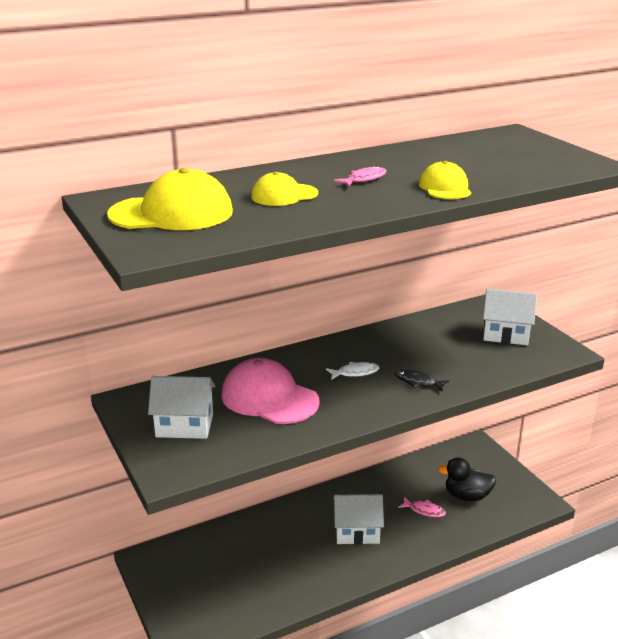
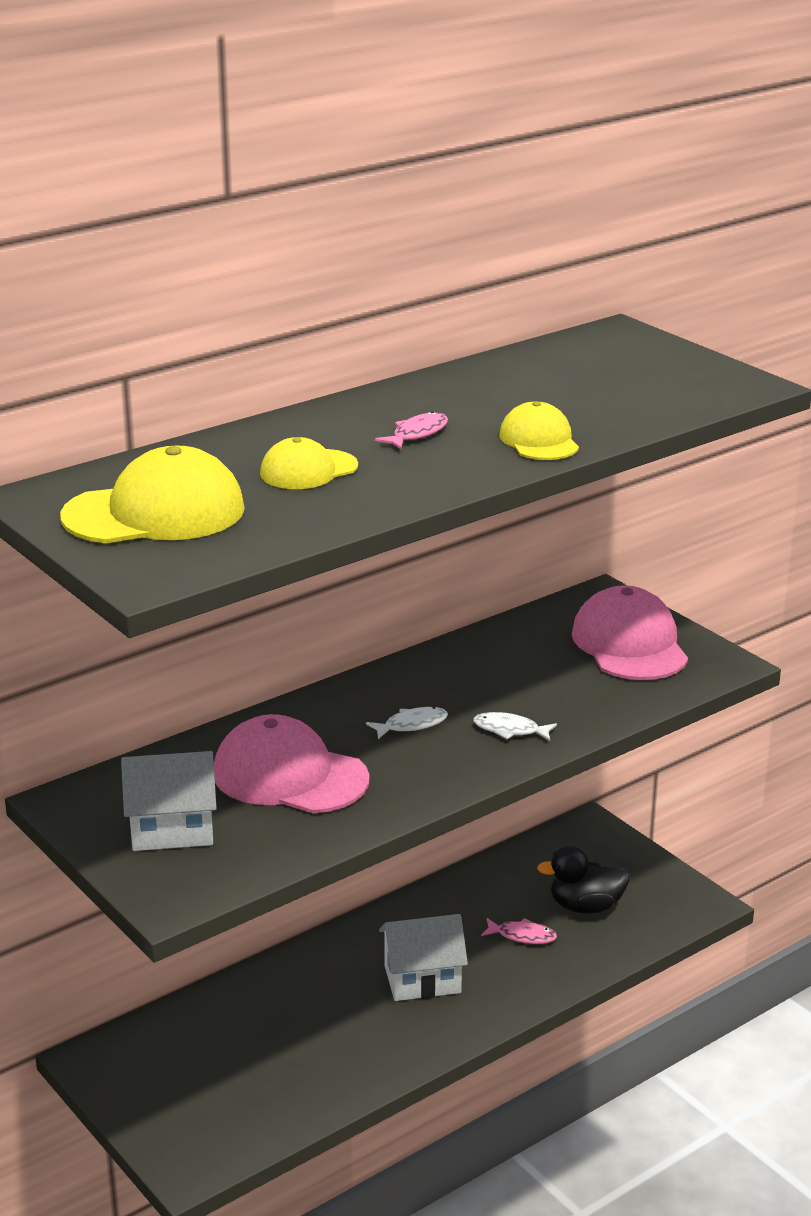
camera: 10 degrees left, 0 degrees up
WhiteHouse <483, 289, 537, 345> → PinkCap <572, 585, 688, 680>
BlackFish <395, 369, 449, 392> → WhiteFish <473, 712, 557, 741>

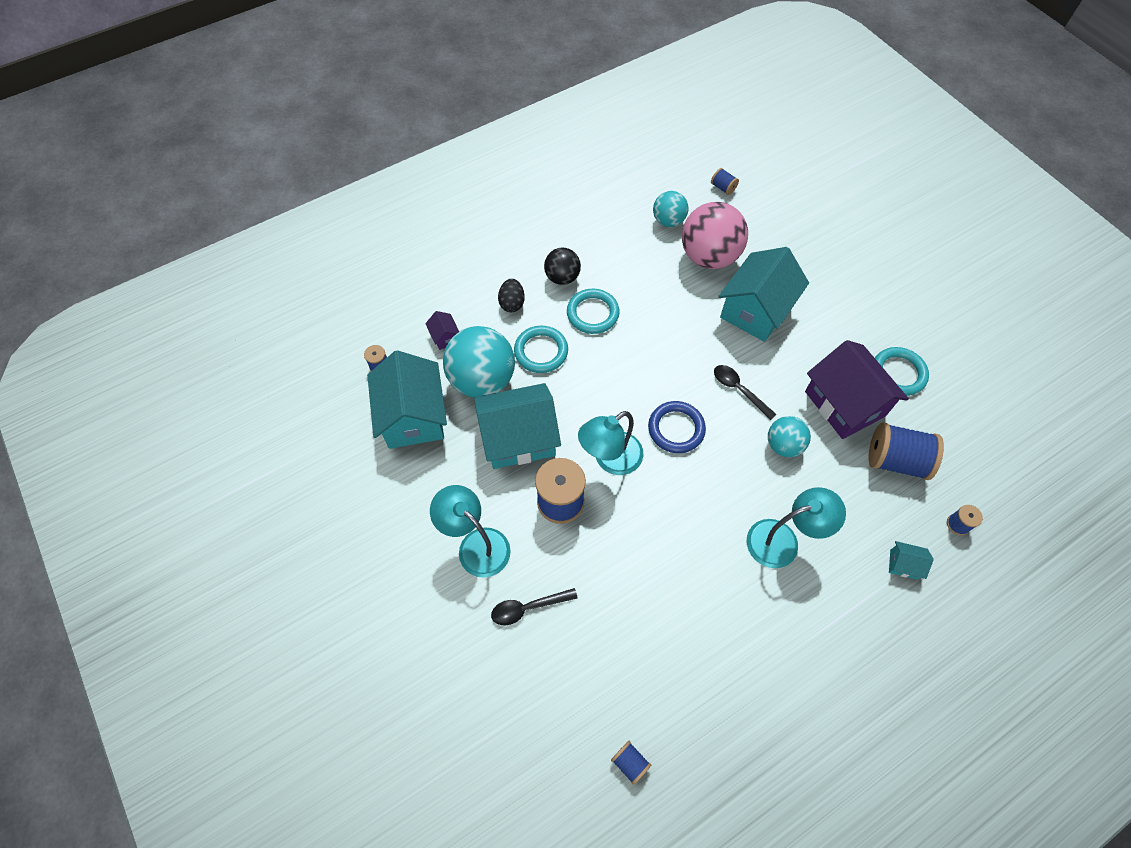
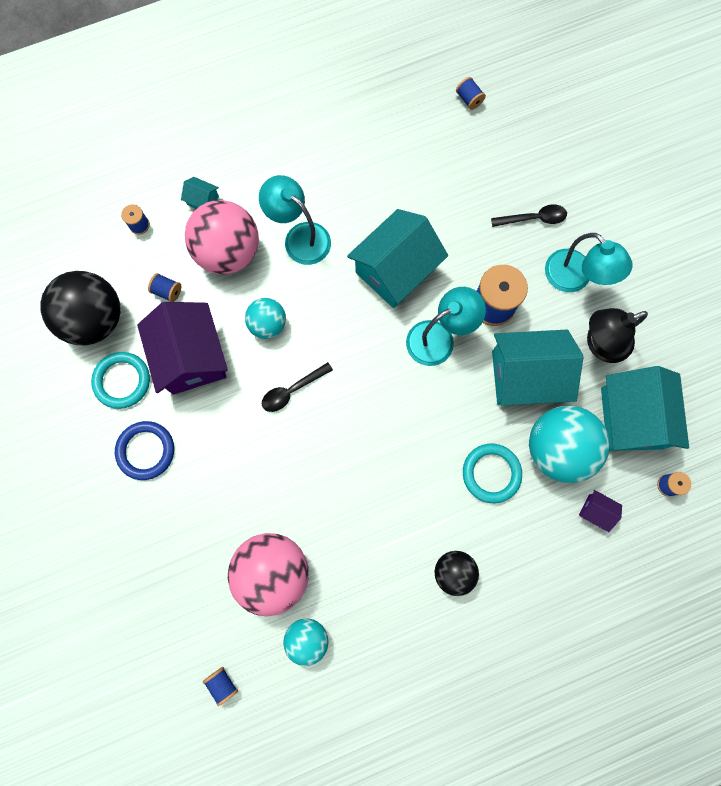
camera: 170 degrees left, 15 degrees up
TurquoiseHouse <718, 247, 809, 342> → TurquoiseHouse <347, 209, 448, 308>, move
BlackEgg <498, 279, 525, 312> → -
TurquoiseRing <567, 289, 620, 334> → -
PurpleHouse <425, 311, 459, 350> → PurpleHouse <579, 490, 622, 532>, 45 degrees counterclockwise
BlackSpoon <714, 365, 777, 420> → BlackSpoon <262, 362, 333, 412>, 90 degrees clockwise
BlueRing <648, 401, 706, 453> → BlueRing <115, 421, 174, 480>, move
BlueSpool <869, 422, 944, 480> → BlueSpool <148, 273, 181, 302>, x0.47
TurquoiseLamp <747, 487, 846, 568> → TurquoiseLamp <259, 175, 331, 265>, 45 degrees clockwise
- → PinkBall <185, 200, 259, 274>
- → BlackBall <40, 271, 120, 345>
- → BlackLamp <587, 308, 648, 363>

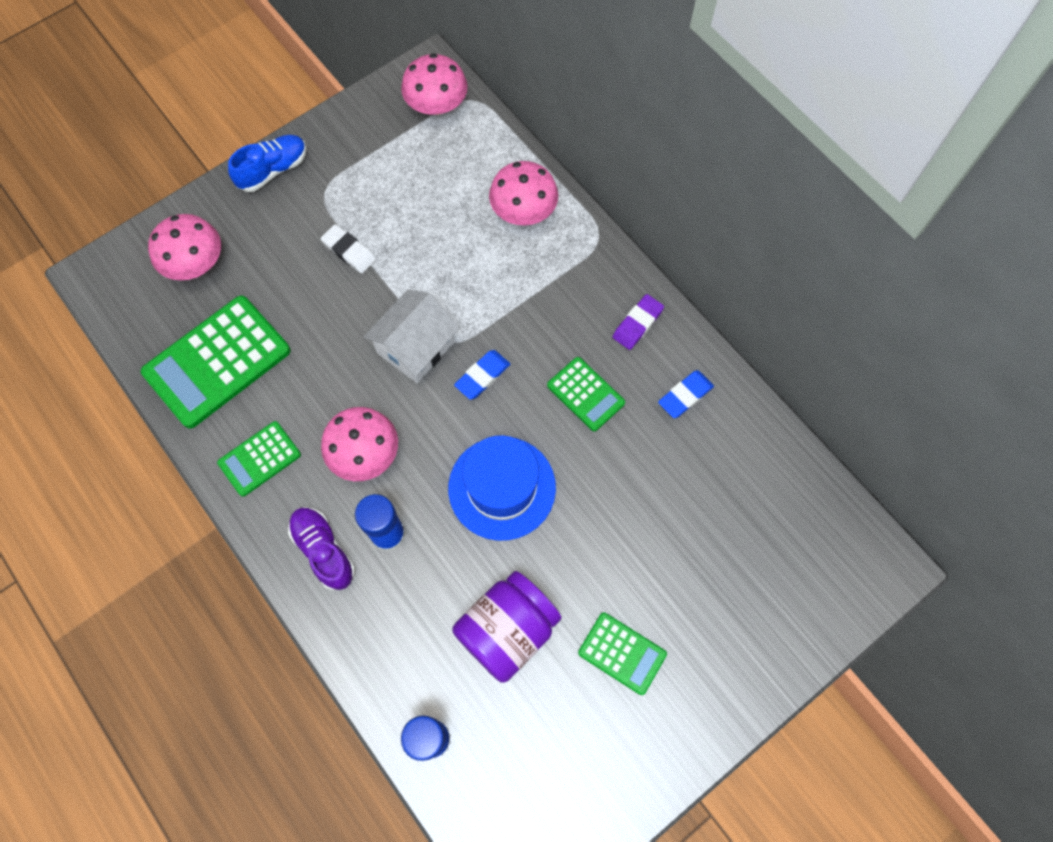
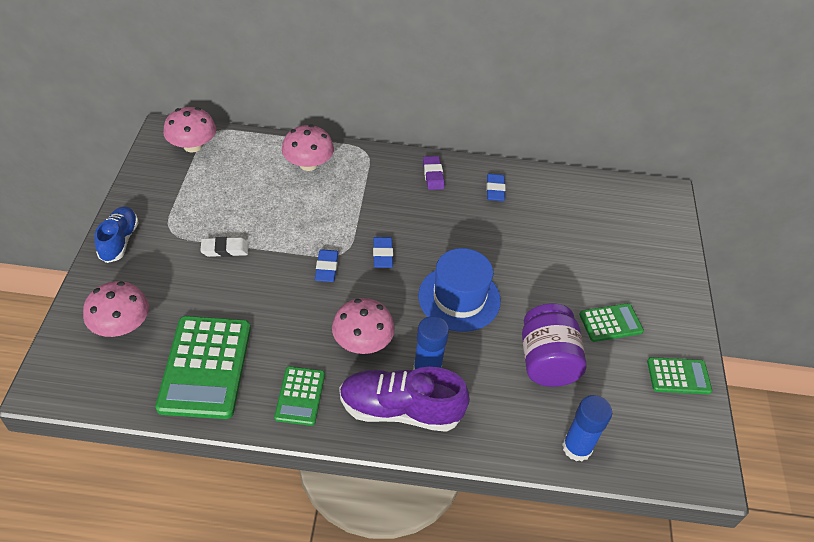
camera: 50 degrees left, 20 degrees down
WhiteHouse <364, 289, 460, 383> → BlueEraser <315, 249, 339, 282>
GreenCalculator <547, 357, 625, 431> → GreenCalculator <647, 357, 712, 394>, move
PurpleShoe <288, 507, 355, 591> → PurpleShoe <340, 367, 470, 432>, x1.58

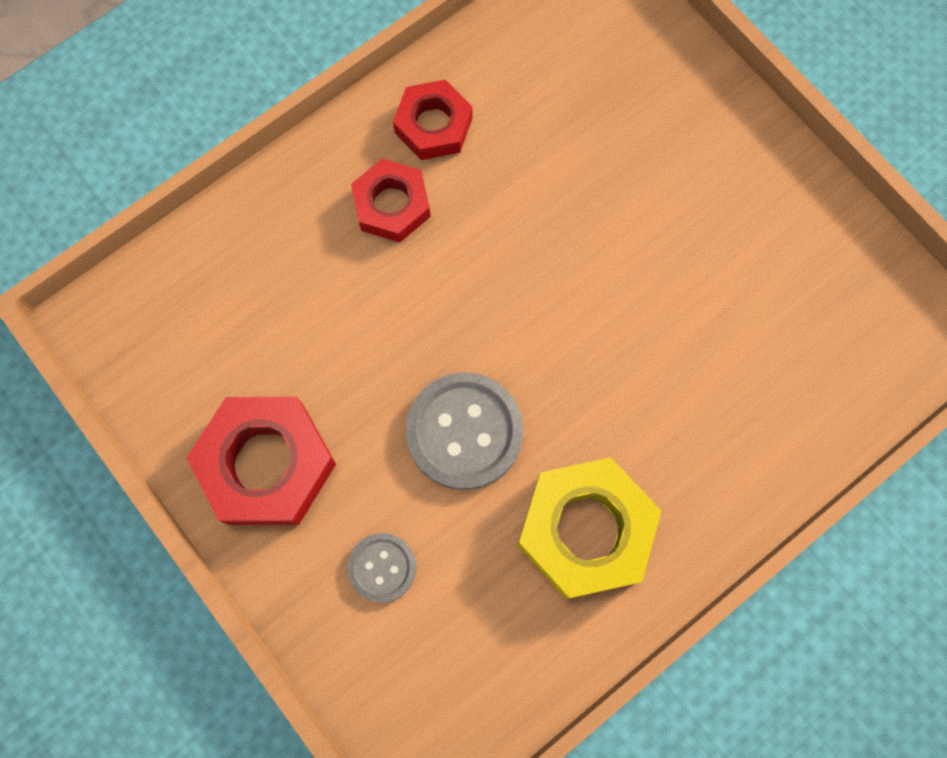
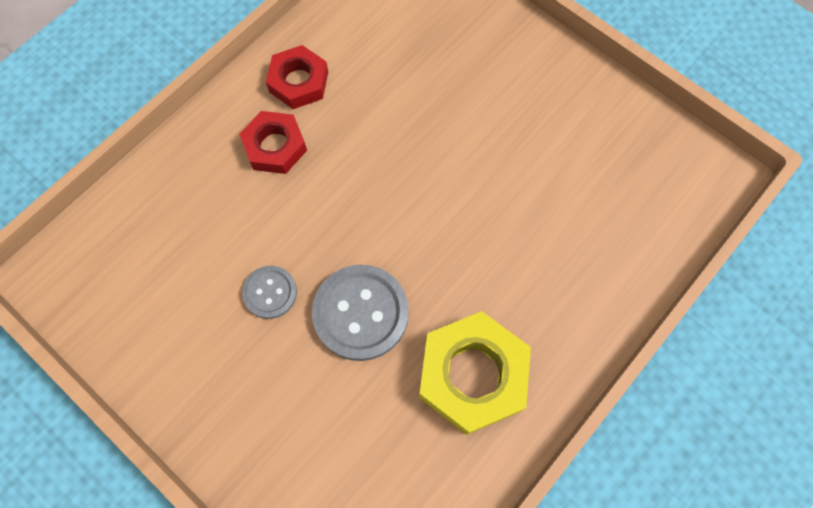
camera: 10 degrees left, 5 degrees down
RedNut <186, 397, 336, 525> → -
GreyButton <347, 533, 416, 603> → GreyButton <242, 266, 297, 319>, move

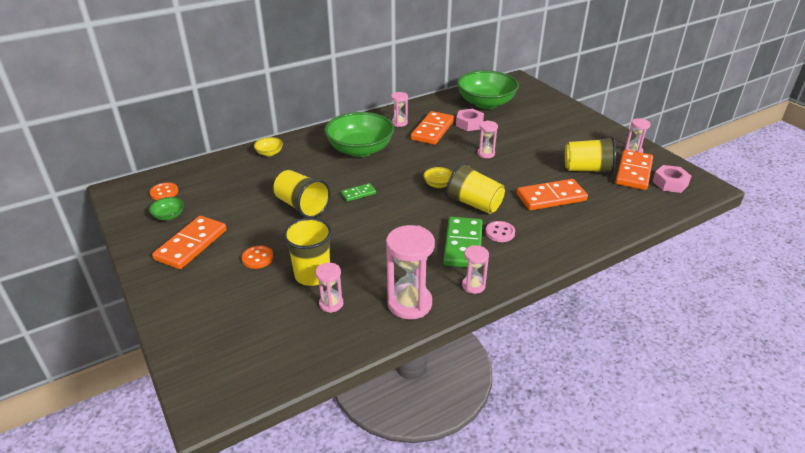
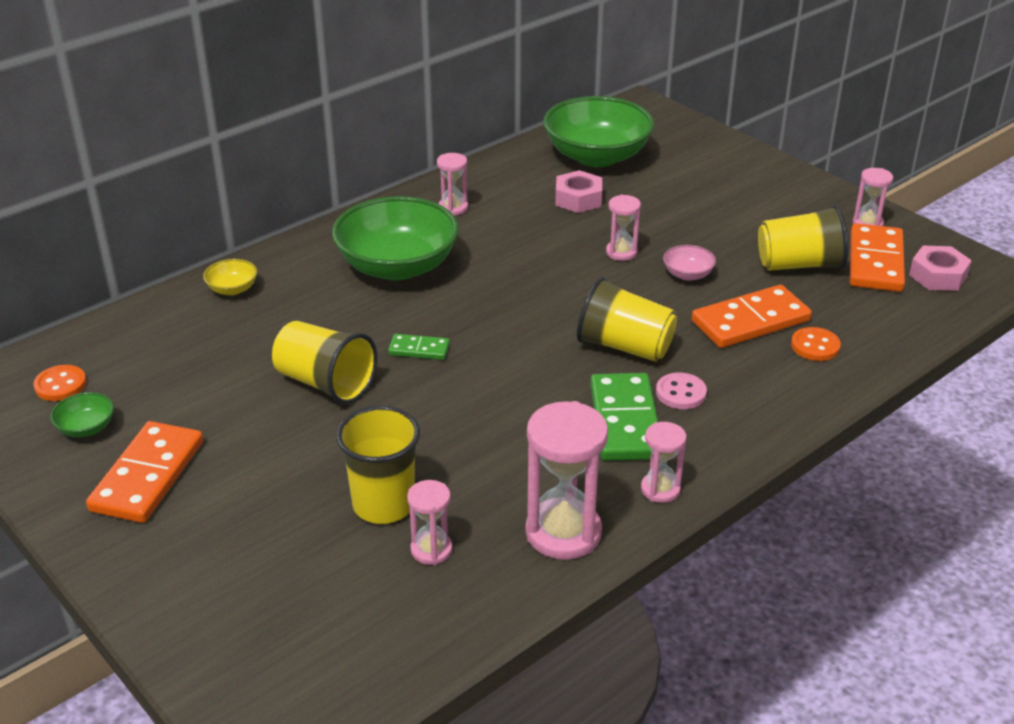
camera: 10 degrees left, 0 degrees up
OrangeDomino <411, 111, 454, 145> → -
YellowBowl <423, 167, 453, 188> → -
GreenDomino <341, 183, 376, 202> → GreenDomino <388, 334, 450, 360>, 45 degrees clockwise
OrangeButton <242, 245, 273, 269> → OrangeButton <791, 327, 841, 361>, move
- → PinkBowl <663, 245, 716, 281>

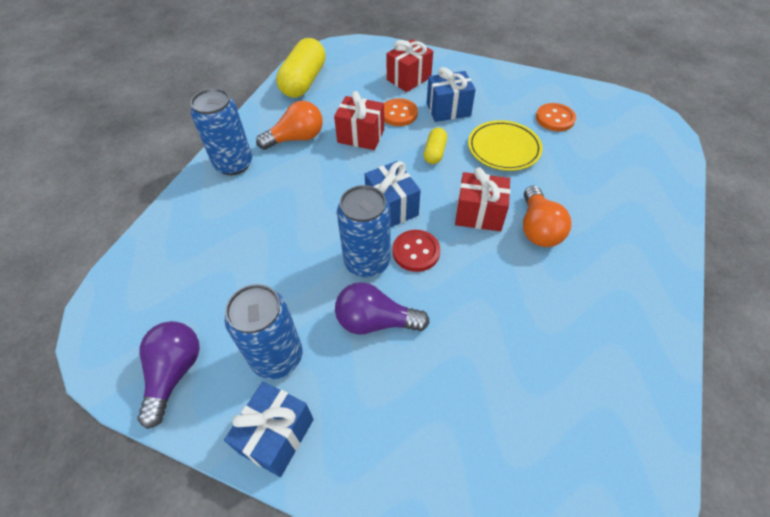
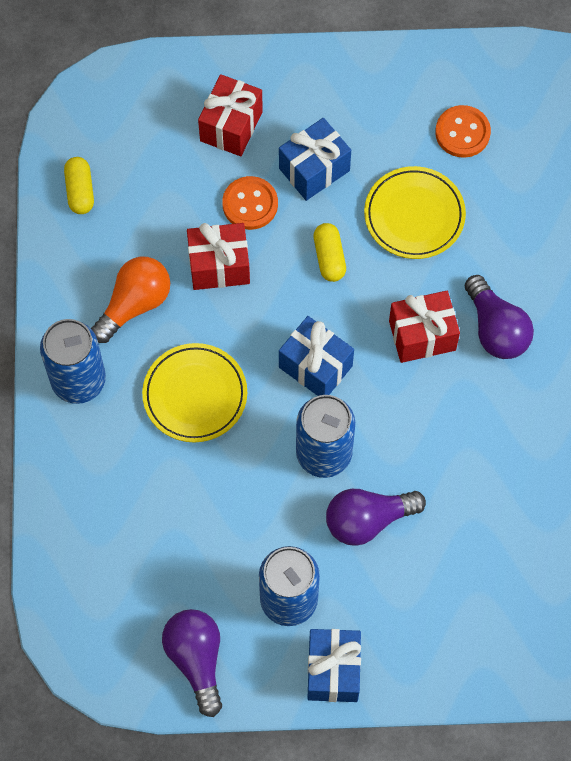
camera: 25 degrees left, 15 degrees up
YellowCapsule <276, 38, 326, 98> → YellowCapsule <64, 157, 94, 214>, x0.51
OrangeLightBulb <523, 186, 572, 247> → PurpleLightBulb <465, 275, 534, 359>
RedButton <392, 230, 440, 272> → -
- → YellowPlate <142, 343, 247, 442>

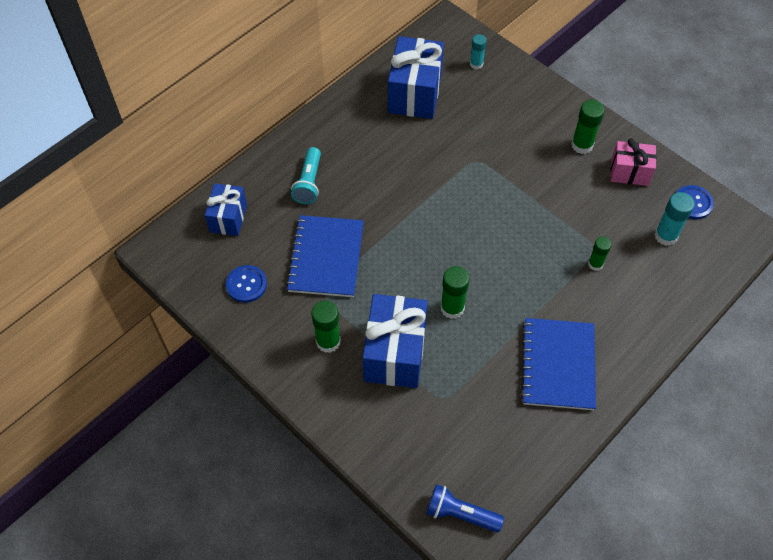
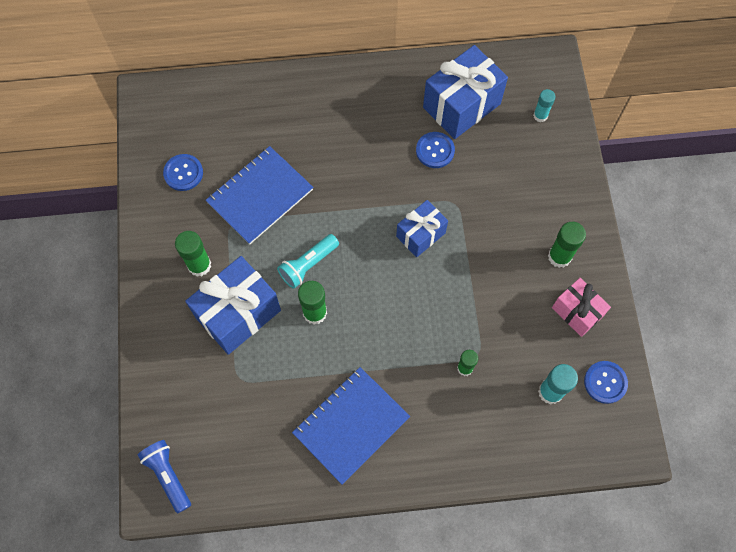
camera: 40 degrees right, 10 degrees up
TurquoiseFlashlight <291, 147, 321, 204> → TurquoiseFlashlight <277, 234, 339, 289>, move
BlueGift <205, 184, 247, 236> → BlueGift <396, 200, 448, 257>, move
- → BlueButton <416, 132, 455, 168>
########
The entries above need to be output again in full, exactly, and without pictures.

Your solution:
camera: 10 degrees left, 0 degrees up
WhiteHouse <483, 289, 537, 345> → PinkCap <572, 585, 688, 680>
BlackFish <395, 369, 449, 392> → WhiteFish <473, 712, 557, 741>

camera: 170 degrees left, 15 degrees up
TurquoiseHouse <718, 247, 809, 342> → TurquoiseHouse <347, 209, 448, 308>, move
BlackEgg <498, 279, 525, 312> → -
TurquoiseRing <567, 289, 620, 334> → -
PurpleHouse <425, 311, 459, 350> → PurpleHouse <579, 490, 622, 532>, 45 degrees counterclockwise
BlackSpoon <714, 365, 777, 420> → BlackSpoon <262, 362, 333, 412>, 90 degrees clockwise
BlueRing <648, 401, 706, 453> → BlueRing <115, 421, 174, 480>, move
BlueSpool <869, 422, 944, 480> → BlueSpool <148, 273, 181, 302>, x0.47
TurquoiseLamp <747, 487, 846, 568> → TurquoiseLamp <259, 175, 331, 265>, 45 degrees clockwise
- → PinkBall <185, 200, 259, 274>
- → BlackBall <40, 271, 120, 345>
- → BlackLamp <587, 308, 648, 363>

camera: 50 degrees left, 20 degrees down
WhiteHouse <364, 289, 460, 383> → BlueEraser <315, 249, 339, 282>
GreenCalculator <547, 357, 625, 431> → GreenCalculator <647, 357, 712, 394>, move
PurpleShoe <288, 507, 355, 591> → PurpleShoe <340, 367, 470, 432>, x1.58

camera: 10 degrees left, 5 degrees down
RedNut <186, 397, 336, 525> → -
GreyButton <347, 533, 416, 603> → GreyButton <242, 266, 297, 319>, move

camera: 10 degrees left, 0 degrees up
OrangeDomino <411, 111, 454, 145> → -
YellowBowl <423, 167, 453, 188> → -
GreenDomino <341, 183, 376, 202> → GreenDomino <388, 334, 450, 360>, 45 degrees clockwise
OrangeButton <242, 245, 273, 269> → OrangeButton <791, 327, 841, 361>, move
- → PinkBowl <663, 245, 716, 281>

camera: 25 degrees left, 15 degrees up
YellowCapsule <276, 38, 326, 98> → YellowCapsule <64, 157, 94, 214>, x0.51
OrangeLightBulb <523, 186, 572, 247> → PurpleLightBulb <465, 275, 534, 359>
RedButton <392, 230, 440, 272> → -
- → YellowPlate <142, 343, 247, 442>

camera: 40 degrees right, 10 degrees up
TurquoiseFlashlight <291, 147, 321, 204> → TurquoiseFlashlight <277, 234, 339, 289>, move
BlueGift <205, 184, 247, 236> → BlueGift <396, 200, 448, 257>, move
- → BlueButton <416, 132, 455, 168>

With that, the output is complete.